WHAT THE EXERCISE ASKS: Except for the pictures, output the records in full and exactly.

*** Block opens ***

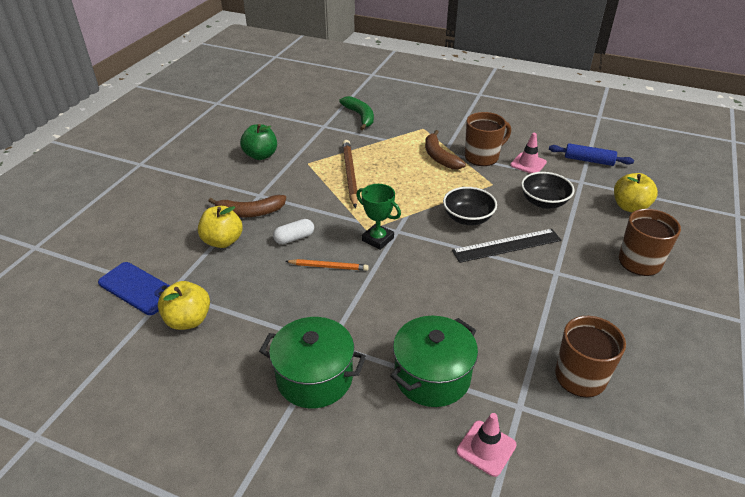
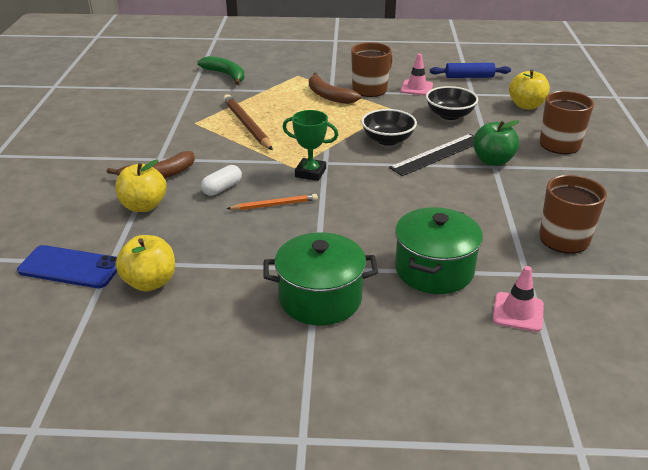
camera: 20 degrees left, 5 degrees down
(261, 155) = (137, 124): green apple -> green apple (492, 161)

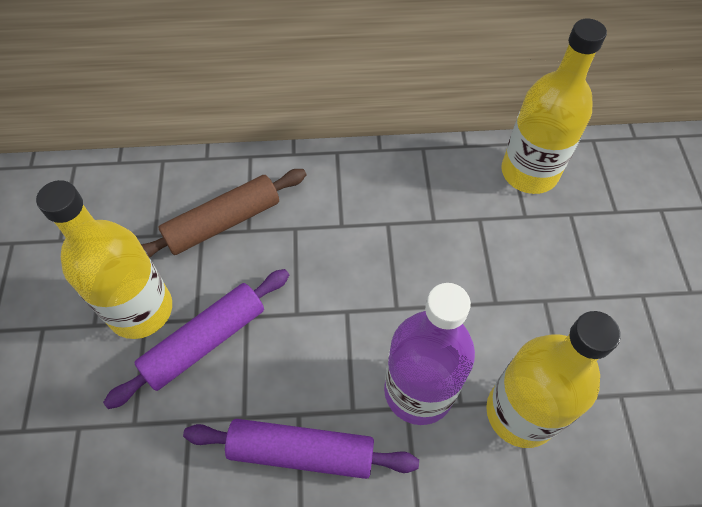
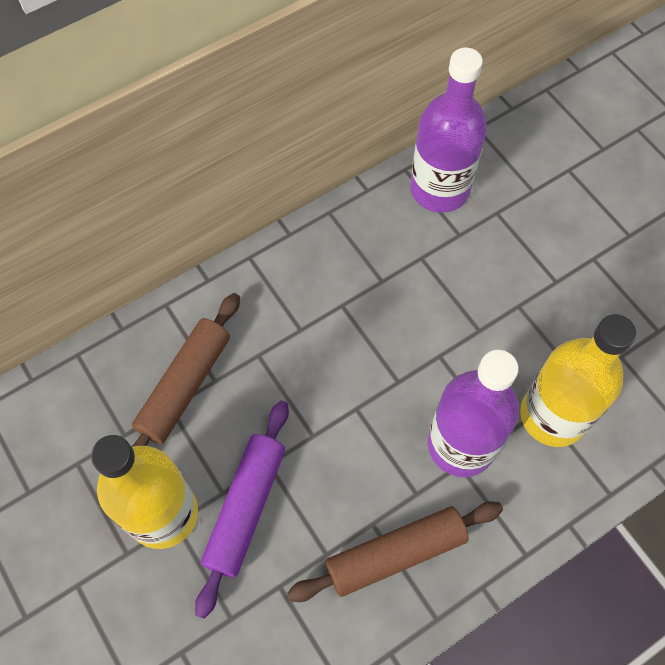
camera: 30 degrees left, 5 degrees up
(301, 452) = (395, 553): purple rolling pin -> brown rolling pin
(529, 172) = (439, 189): yellow bottle -> purple bottle

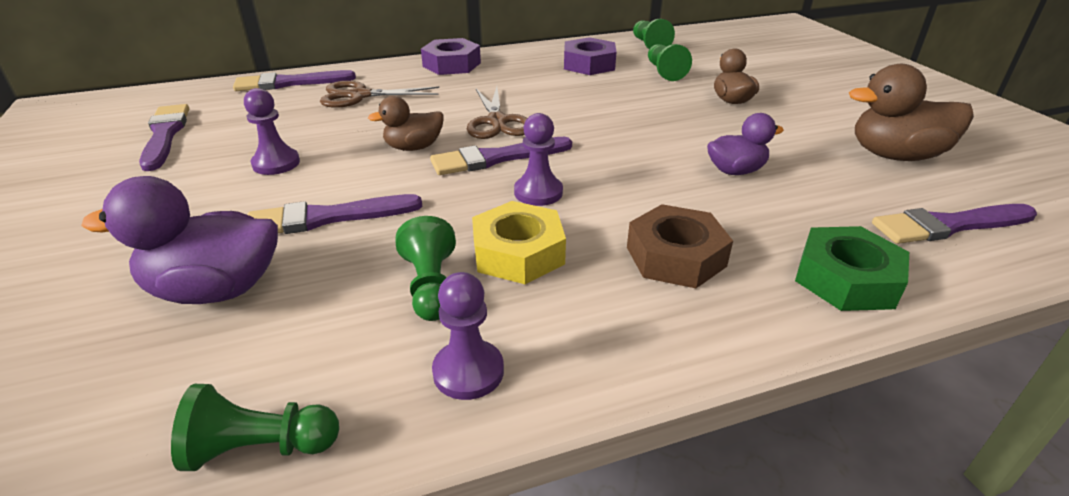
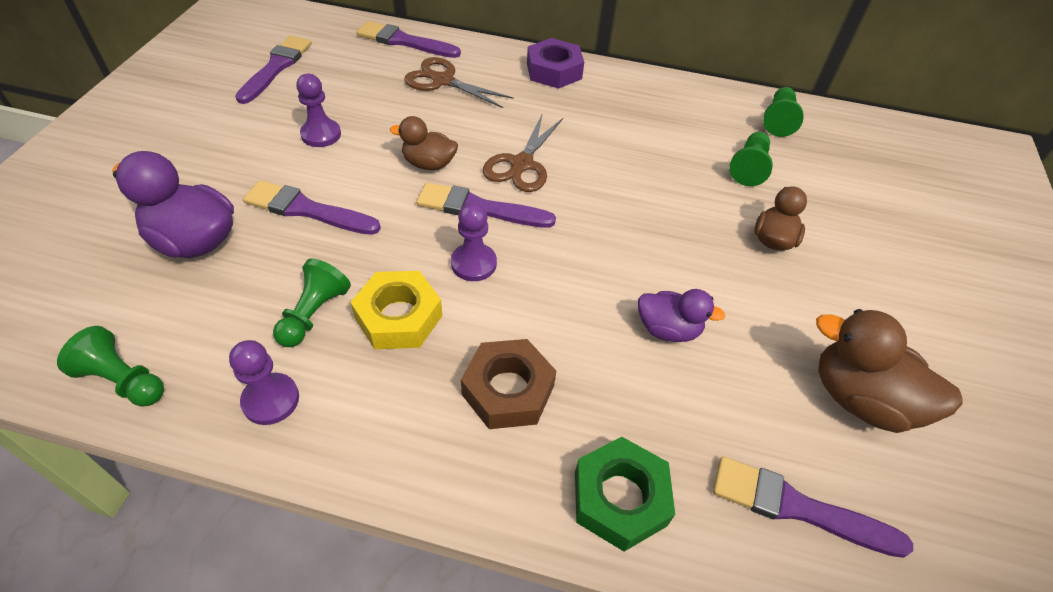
camera: 30 degrees right, 15 degrees up
(589, 64) = (682, 124): purple nut -> none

*** Block closes ***

TASK OUTPUT:
camera: 20 degrees left, 5 degrees down
(261, 155) = (137, 124): green apple -> green apple (492, 161)

camera: 30 degrees left, 5 degrees up
(301, 452) = (395, 553): purple rolling pin -> brown rolling pin
(529, 172) = (439, 189): yellow bottle -> purple bottle

camera: 30 degrees right, 15 degrees up
(589, 64) = (682, 124): purple nut -> none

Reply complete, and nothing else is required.